Problem to work on: Copy every line of the material precisely.

** Task material follows **

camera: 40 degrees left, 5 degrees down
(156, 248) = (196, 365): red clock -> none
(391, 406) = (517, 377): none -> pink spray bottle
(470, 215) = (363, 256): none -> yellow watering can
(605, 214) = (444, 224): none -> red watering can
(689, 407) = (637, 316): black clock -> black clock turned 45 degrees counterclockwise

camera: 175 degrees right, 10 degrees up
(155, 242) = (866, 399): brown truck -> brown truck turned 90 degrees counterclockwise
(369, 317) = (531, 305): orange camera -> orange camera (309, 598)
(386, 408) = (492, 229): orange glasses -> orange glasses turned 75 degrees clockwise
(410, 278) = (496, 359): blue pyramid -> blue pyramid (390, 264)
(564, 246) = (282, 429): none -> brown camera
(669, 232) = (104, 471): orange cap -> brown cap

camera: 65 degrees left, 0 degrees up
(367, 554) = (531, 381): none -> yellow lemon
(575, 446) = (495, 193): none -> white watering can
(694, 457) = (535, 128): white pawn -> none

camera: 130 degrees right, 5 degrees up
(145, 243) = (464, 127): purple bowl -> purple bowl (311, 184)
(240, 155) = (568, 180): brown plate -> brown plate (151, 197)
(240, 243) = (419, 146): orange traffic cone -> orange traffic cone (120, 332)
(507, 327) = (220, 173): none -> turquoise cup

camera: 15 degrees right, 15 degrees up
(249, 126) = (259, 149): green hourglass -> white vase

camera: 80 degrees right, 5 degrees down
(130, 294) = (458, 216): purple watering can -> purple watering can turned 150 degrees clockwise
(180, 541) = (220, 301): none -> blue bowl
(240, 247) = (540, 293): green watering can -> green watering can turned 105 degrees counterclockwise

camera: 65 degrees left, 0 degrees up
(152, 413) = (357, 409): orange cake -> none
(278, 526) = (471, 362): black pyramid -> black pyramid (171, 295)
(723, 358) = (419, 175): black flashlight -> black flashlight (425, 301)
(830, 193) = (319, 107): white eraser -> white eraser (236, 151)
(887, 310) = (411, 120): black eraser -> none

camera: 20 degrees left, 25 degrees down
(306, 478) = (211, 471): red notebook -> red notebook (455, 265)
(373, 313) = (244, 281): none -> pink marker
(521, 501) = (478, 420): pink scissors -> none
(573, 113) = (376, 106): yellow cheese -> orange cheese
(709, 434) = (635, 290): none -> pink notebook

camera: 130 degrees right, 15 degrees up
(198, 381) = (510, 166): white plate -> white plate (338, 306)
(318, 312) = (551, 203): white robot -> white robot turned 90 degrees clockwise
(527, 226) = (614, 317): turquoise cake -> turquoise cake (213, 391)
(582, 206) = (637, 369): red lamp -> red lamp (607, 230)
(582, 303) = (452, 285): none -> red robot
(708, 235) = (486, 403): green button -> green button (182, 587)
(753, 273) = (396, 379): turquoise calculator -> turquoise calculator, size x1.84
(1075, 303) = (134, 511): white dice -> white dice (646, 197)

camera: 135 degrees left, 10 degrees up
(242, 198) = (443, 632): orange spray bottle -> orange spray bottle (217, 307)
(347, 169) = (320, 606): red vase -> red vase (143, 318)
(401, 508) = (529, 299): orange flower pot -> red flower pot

** End of Task material **

Task response:
camera: 40 degrees left, 5 degrees down
(156, 248) = (196, 365): red clock -> none
(391, 406) = (517, 377): none -> pink spray bottle
(470, 215) = (363, 256): none -> yellow watering can
(605, 214) = (444, 224): none -> red watering can
(689, 407) = (637, 316): black clock -> black clock turned 45 degrees counterclockwise

camera: 175 degrees right, 10 degrees up
(155, 242) = (866, 399): brown truck -> brown truck turned 90 degrees counterclockwise
(369, 317) = (531, 305): orange camera -> orange camera (309, 598)
(386, 408) = (492, 229): orange glasses -> orange glasses turned 75 degrees clockwise
(410, 278) = (496, 359): blue pyramid -> blue pyramid (390, 264)
(564, 246) = (282, 429): none -> brown camera
(669, 232) = (104, 471): orange cap -> brown cap

camera: 65 degrees left, 0 degrees up
(367, 554) = (531, 381): none -> yellow lemon
(575, 446) = (495, 193): none -> white watering can
(694, 457) = (535, 128): white pawn -> none

camera: 130 degrees right, 5 degrees up
(145, 243) = (464, 127): purple bowl -> purple bowl (311, 184)
(240, 155) = (568, 180): brown plate -> brown plate (151, 197)
(240, 243) = (419, 146): orange traffic cone -> orange traffic cone (120, 332)
(507, 327) = (220, 173): none -> turquoise cup

camera: 15 degrees right, 15 degrees up
(249, 126) = (259, 149): green hourglass -> white vase

camera: 80 degrees right, 5 degrees down
(130, 294) = (458, 216): purple watering can -> purple watering can turned 150 degrees clockwise
(180, 541) = (220, 301): none -> blue bowl
(240, 247) = (540, 293): green watering can -> green watering can turned 105 degrees counterclockwise

camera: 65 degrees left, 0 degrees up
(152, 413) = (357, 409): orange cake -> none
(278, 526) = (471, 362): black pyramid -> black pyramid (171, 295)
(723, 358) = (419, 175): black flashlight -> black flashlight (425, 301)
(830, 193) = (319, 107): white eraser -> white eraser (236, 151)
(887, 310) = (411, 120): black eraser -> none

camera: 20 degrees left, 25 degrees down
(306, 478) = (211, 471): red notebook -> red notebook (455, 265)
(373, 313) = (244, 281): none -> pink marker
(521, 501) = (478, 420): pink scissors -> none
(573, 113) = (376, 106): yellow cheese -> orange cheese
(709, 434) = (635, 290): none -> pink notebook

camera: 130 degrees right, 15 degrees up
(198, 381) = (510, 166): white plate -> white plate (338, 306)
(318, 312) = (551, 203): white robot -> white robot turned 90 degrees clockwise
(527, 226) = (614, 317): turquoise cake -> turquoise cake (213, 391)
(582, 206) = (637, 369): red lamp -> red lamp (607, 230)
(582, 303) = (452, 285): none -> red robot
(708, 235) = (486, 403): green button -> green button (182, 587)
(753, 273) = (396, 379): turquoise calculator -> turquoise calculator, size x1.84
(1075, 303) = (134, 511): white dice -> white dice (646, 197)

camera: 135 degrees left, 10 degrees up
(242, 198) = (443, 632): orange spray bottle -> orange spray bottle (217, 307)
(347, 169) = (320, 606): red vase -> red vase (143, 318)
(401, 508) = (529, 299): orange flower pot -> red flower pot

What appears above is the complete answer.